## Exercise brief
Please copy only the material from the line that has "RELAY3 pin IN1: TX -> GND" to the very last line, both ends included, exactly as written and without pictures.

## Source records
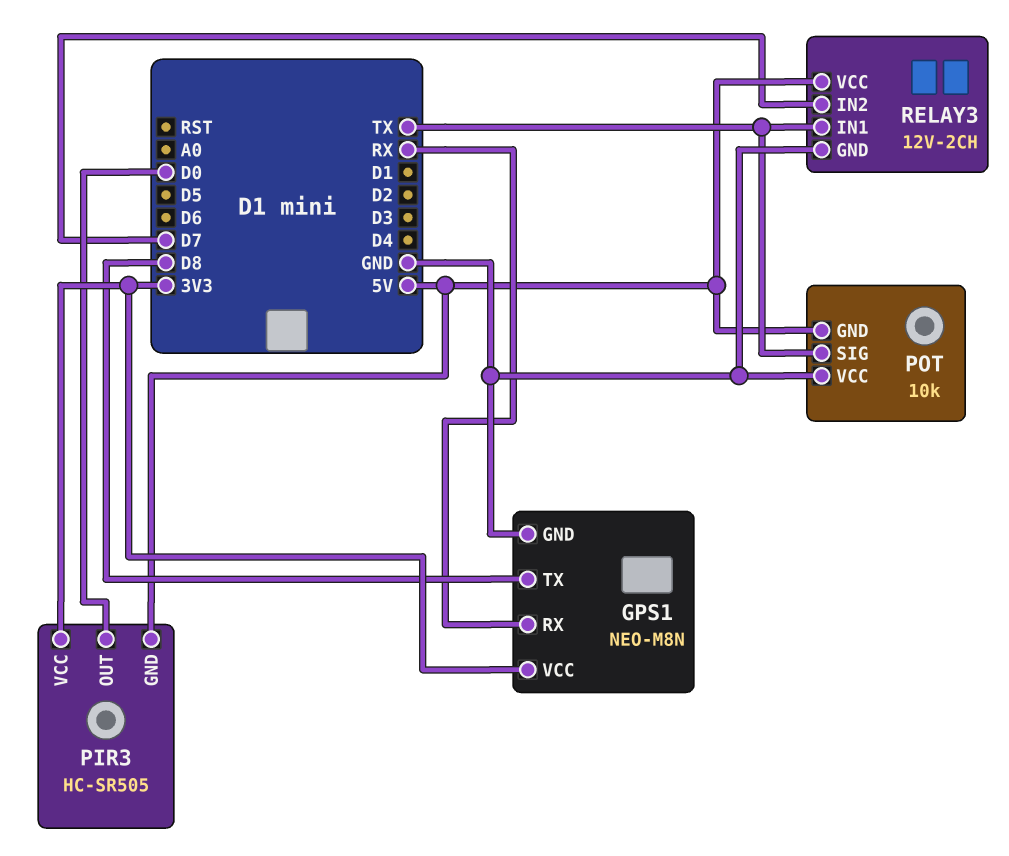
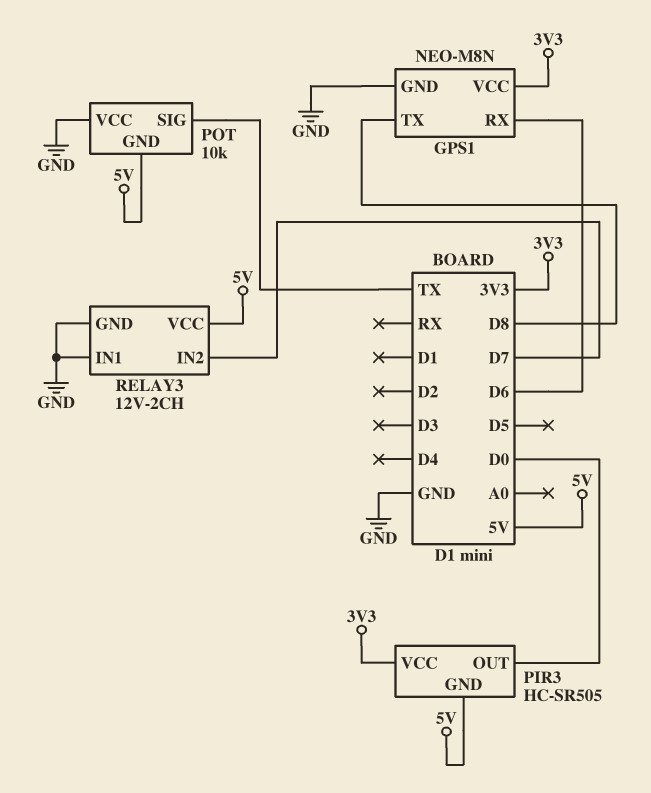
GPS1 pin RX: RX -> D6
RELAY3 pin IN1: TX -> GND

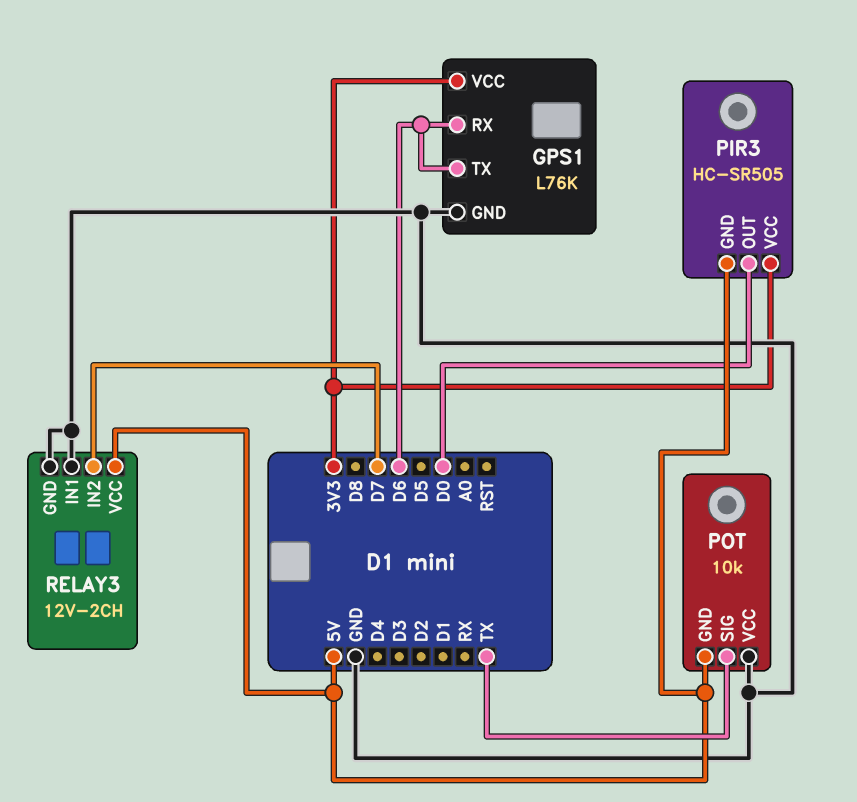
GPS1: NEO-M8N -> L76K
GPS1 pin TX: D8 -> D6

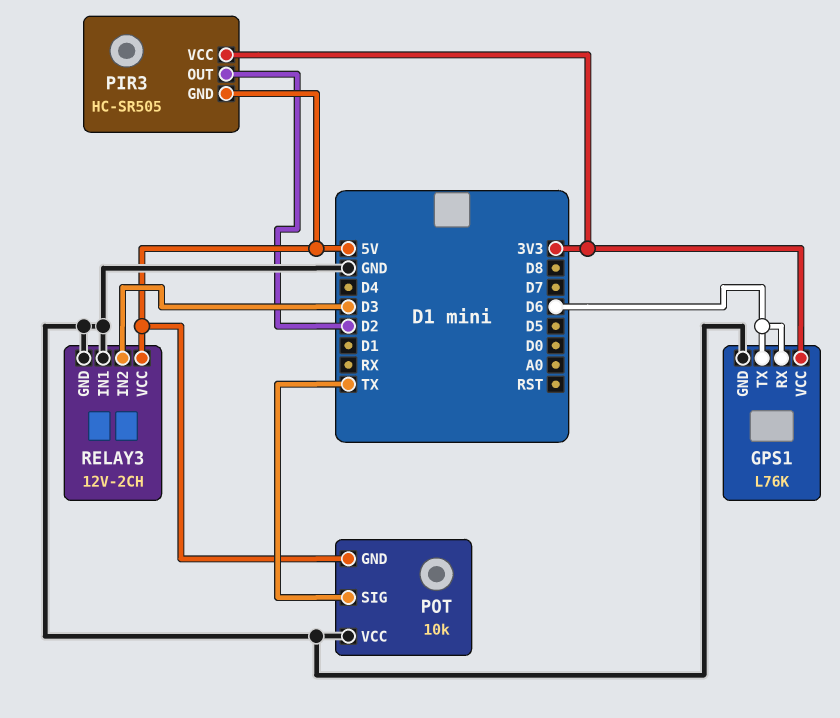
PIR3 pin OUT: D0 -> D2
RELAY3 pin IN2: D7 -> D3

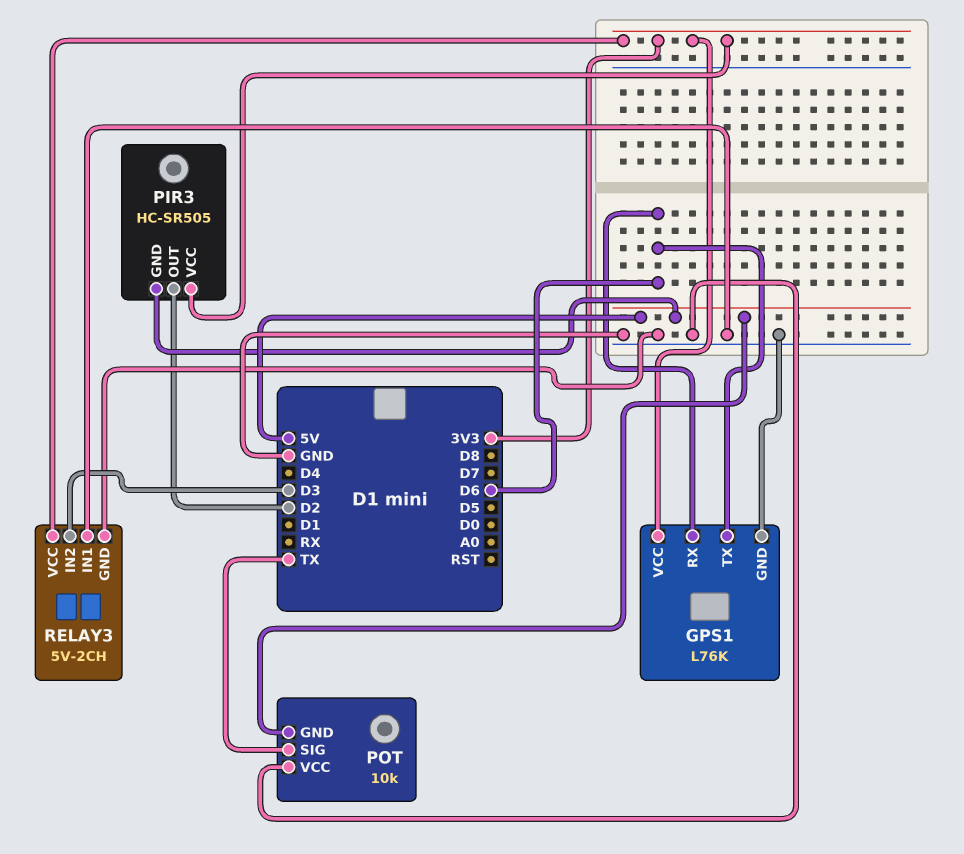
RELAY3: 12V-2CH -> 5V-2CH
RELAY3 pin VCC: 5V -> 3V3

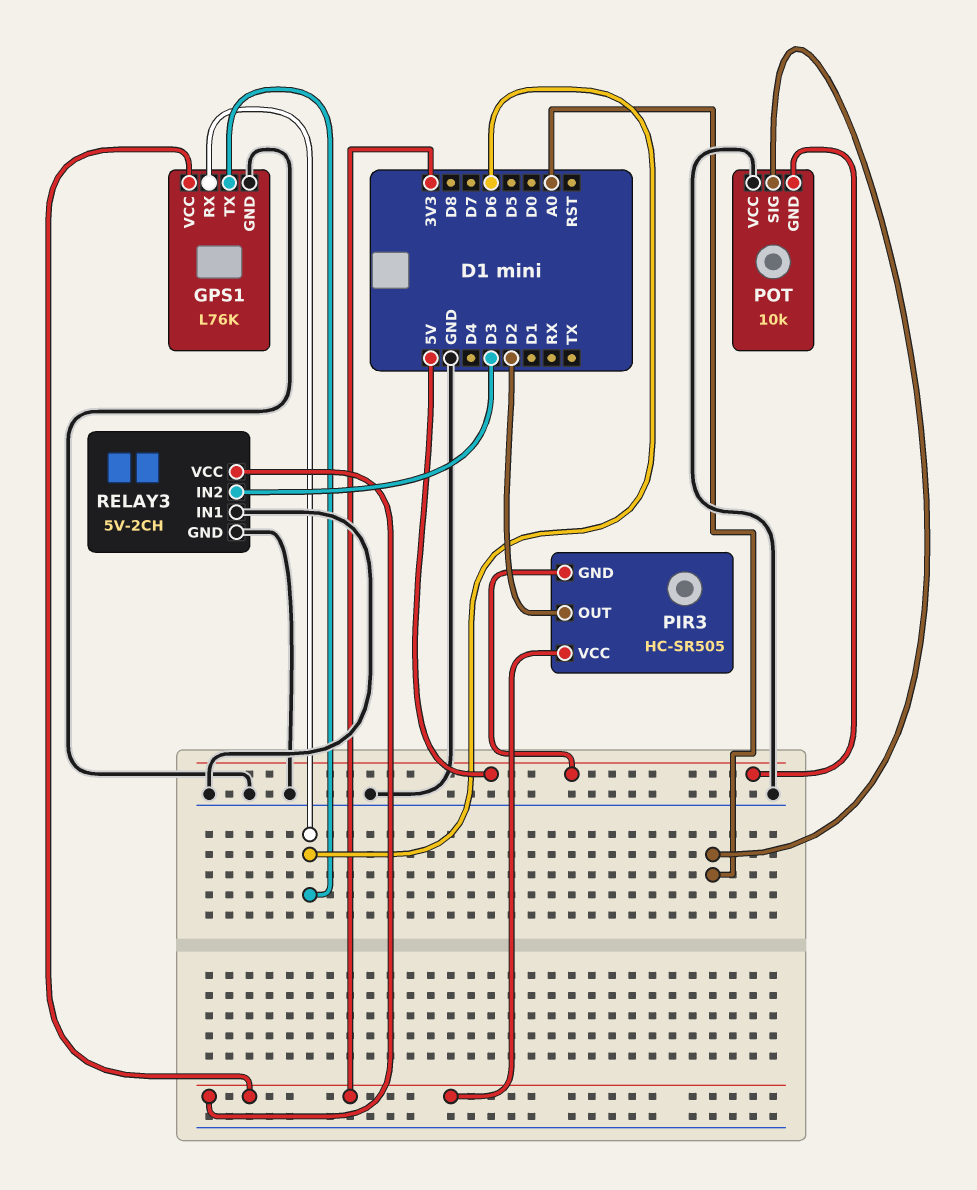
POT pin SIG: TX -> A0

## Your response
RELAY3 pin IN1: TX -> GND

GPS1: NEO-M8N -> L76K
GPS1 pin TX: D8 -> D6

PIR3 pin OUT: D0 -> D2
RELAY3 pin IN2: D7 -> D3

RELAY3: 12V-2CH -> 5V-2CH
RELAY3 pin VCC: 5V -> 3V3

POT pin SIG: TX -> A0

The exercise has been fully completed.